▸ **Action item**
The full listing is needed, transcribed word for word.

**** Source material ****

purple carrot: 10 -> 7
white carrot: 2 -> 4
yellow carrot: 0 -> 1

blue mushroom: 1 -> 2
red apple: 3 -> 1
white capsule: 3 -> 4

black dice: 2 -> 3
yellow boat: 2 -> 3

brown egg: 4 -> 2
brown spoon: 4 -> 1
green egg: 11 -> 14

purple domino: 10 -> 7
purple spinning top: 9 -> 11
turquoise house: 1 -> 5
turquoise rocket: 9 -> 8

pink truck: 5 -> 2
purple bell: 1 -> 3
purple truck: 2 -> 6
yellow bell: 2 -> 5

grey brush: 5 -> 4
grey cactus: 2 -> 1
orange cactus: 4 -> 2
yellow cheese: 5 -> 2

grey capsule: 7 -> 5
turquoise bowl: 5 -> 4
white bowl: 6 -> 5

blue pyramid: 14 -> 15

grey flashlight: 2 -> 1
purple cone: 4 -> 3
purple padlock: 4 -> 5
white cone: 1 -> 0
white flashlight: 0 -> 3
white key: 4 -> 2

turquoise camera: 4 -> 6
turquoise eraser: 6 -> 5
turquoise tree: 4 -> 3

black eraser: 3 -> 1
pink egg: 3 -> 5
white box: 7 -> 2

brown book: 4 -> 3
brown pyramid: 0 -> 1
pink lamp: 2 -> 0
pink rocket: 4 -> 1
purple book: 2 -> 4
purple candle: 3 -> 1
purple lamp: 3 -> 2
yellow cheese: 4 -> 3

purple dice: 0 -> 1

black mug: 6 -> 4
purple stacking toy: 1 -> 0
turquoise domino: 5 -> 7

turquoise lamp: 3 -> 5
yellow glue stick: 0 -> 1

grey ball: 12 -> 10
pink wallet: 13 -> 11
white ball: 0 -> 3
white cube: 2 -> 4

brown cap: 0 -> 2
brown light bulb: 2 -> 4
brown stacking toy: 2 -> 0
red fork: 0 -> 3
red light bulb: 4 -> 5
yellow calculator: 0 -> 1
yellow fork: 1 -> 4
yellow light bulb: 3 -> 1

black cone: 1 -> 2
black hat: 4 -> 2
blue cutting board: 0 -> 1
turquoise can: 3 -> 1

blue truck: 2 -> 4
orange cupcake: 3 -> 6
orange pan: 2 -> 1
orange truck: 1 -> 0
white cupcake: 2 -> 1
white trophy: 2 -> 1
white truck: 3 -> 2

****

▸ **Solved problem**
purple carrot: 10 -> 7
white carrot: 2 -> 4
yellow carrot: 0 -> 1

blue mushroom: 1 -> 2
red apple: 3 -> 1
white capsule: 3 -> 4

black dice: 2 -> 3
yellow boat: 2 -> 3

brown egg: 4 -> 2
brown spoon: 4 -> 1
green egg: 11 -> 14

purple domino: 10 -> 7
purple spinning top: 9 -> 11
turquoise house: 1 -> 5
turquoise rocket: 9 -> 8

pink truck: 5 -> 2
purple bell: 1 -> 3
purple truck: 2 -> 6
yellow bell: 2 -> 5

grey brush: 5 -> 4
grey cactus: 2 -> 1
orange cactus: 4 -> 2
yellow cheese: 5 -> 2

grey capsule: 7 -> 5
turquoise bowl: 5 -> 4
white bowl: 6 -> 5

blue pyramid: 14 -> 15

grey flashlight: 2 -> 1
purple cone: 4 -> 3
purple padlock: 4 -> 5
white cone: 1 -> 0
white flashlight: 0 -> 3
white key: 4 -> 2

turquoise camera: 4 -> 6
turquoise eraser: 6 -> 5
turquoise tree: 4 -> 3

black eraser: 3 -> 1
pink egg: 3 -> 5
white box: 7 -> 2

brown book: 4 -> 3
brown pyramid: 0 -> 1
pink lamp: 2 -> 0
pink rocket: 4 -> 1
purple book: 2 -> 4
purple candle: 3 -> 1
purple lamp: 3 -> 2
yellow cheese: 4 -> 3

purple dice: 0 -> 1

black mug: 6 -> 4
purple stacking toy: 1 -> 0
turquoise domino: 5 -> 7

turquoise lamp: 3 -> 5
yellow glue stick: 0 -> 1

grey ball: 12 -> 10
pink wallet: 13 -> 11
white ball: 0 -> 3
white cube: 2 -> 4

brown cap: 0 -> 2
brown light bulb: 2 -> 4
brown stacking toy: 2 -> 0
red fork: 0 -> 3
red light bulb: 4 -> 5
yellow calculator: 0 -> 1
yellow fork: 1 -> 4
yellow light bulb: 3 -> 1

black cone: 1 -> 2
black hat: 4 -> 2
blue cutting board: 0 -> 1
turquoise can: 3 -> 1

blue truck: 2 -> 4
orange cupcake: 3 -> 6
orange pan: 2 -> 1
orange truck: 1 -> 0
white cupcake: 2 -> 1
white trophy: 2 -> 1
white truck: 3 -> 2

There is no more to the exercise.